EXERCISE:
Within the material below, filter for lines that hold the word "hourglass".

RECORDS PROVIDED:
"""

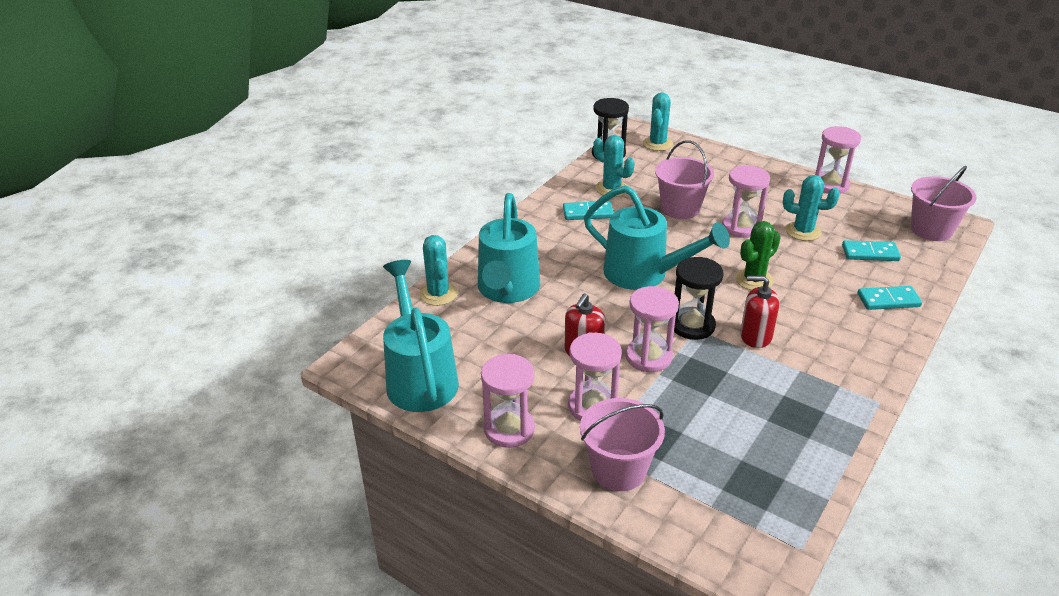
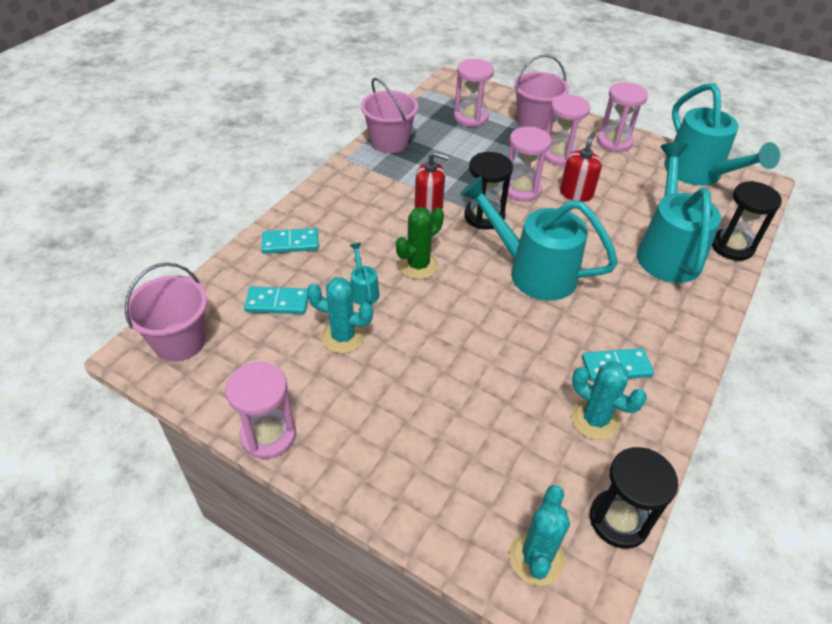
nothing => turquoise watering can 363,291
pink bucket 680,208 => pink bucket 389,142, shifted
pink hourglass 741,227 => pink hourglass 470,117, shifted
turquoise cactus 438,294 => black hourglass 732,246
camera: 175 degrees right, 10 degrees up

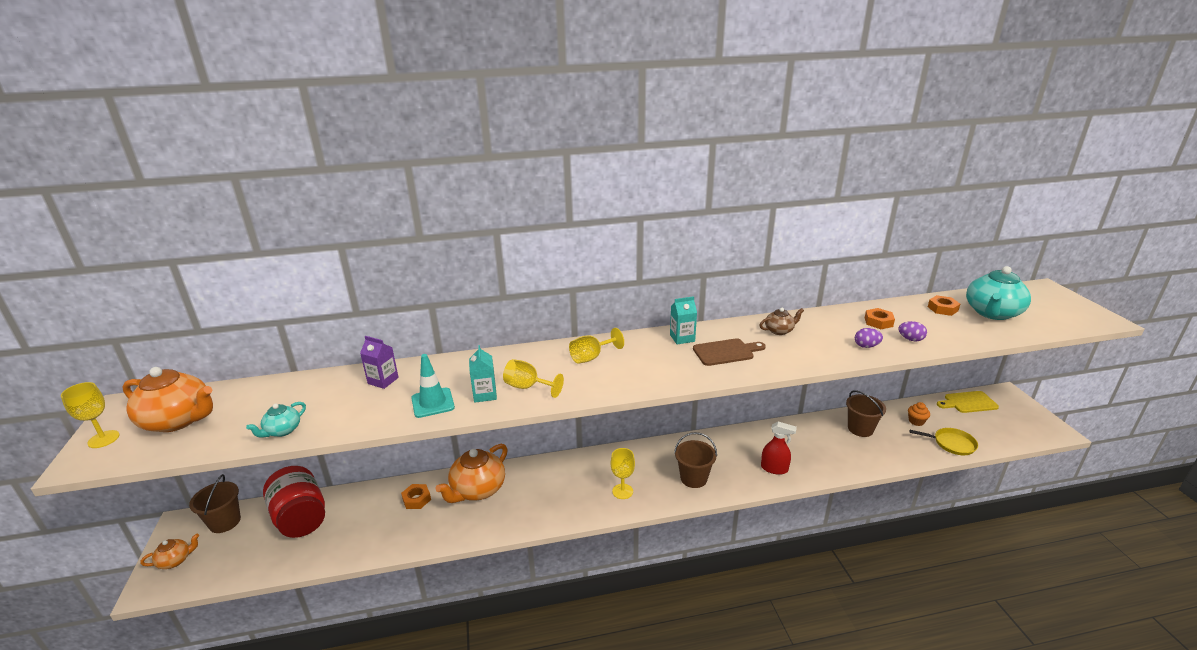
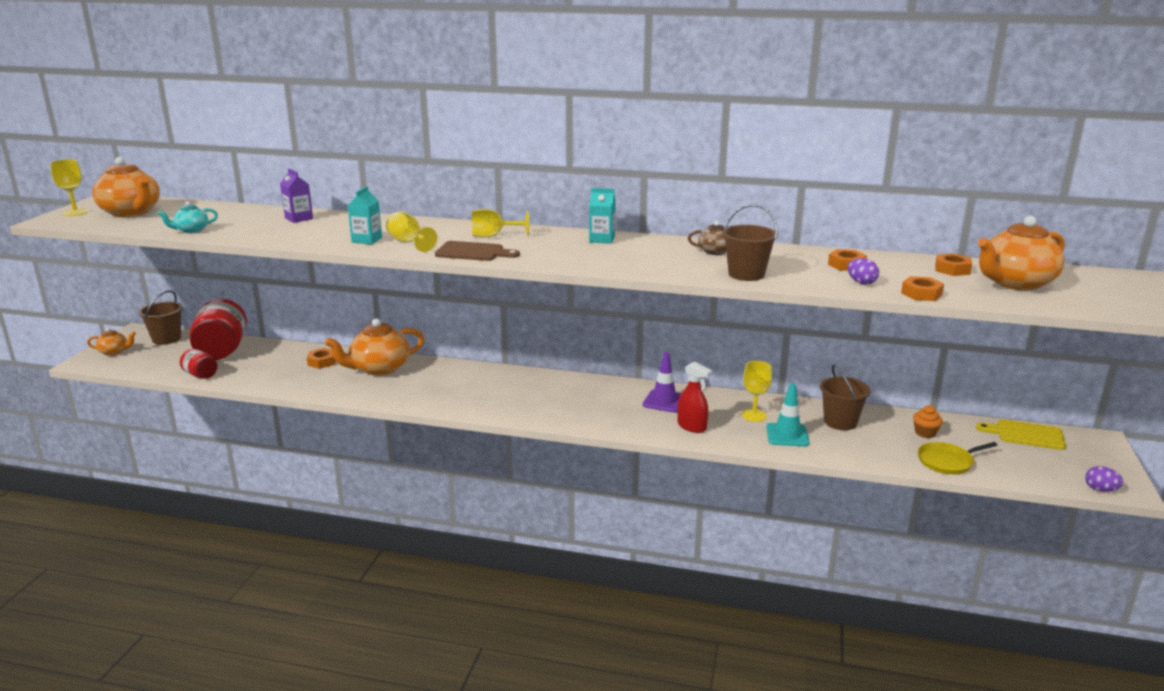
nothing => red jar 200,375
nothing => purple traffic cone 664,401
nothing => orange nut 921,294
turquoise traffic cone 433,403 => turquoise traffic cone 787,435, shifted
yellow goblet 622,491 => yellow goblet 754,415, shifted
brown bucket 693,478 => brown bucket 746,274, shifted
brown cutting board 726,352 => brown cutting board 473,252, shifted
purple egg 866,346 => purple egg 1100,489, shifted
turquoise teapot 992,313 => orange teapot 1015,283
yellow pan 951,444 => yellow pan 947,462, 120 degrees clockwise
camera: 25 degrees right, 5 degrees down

"""
"""

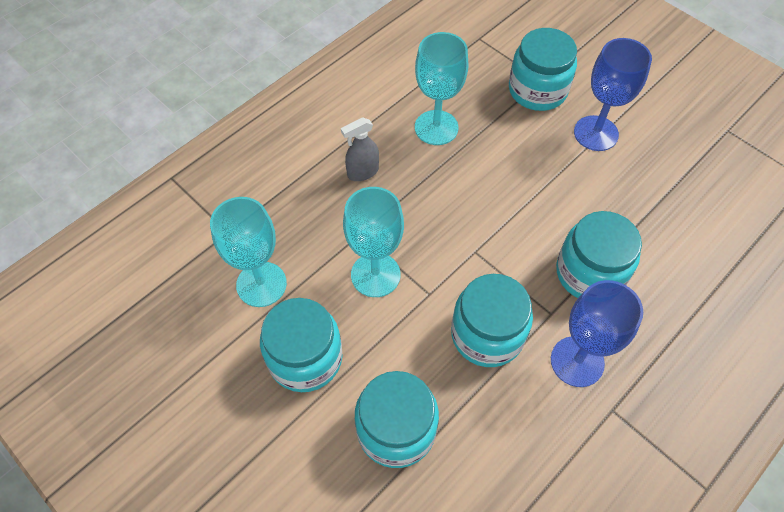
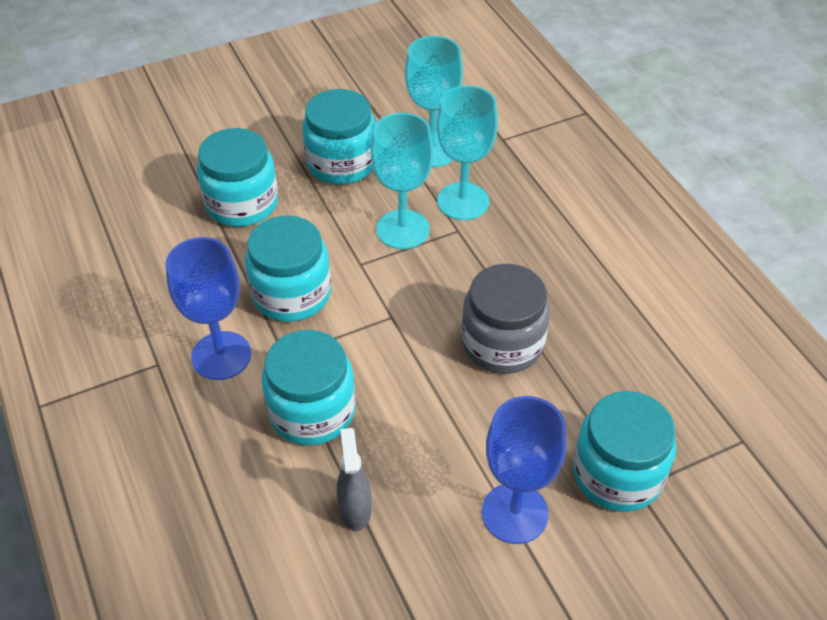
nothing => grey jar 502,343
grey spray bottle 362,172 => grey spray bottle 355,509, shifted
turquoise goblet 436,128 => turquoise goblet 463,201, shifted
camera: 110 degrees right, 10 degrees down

"""

ANSWER TO THE EXERCISE:
pink hourglass 741,227 => pink hourglass 470,117, shifted
turquoise cactus 438,294 => black hourglass 732,246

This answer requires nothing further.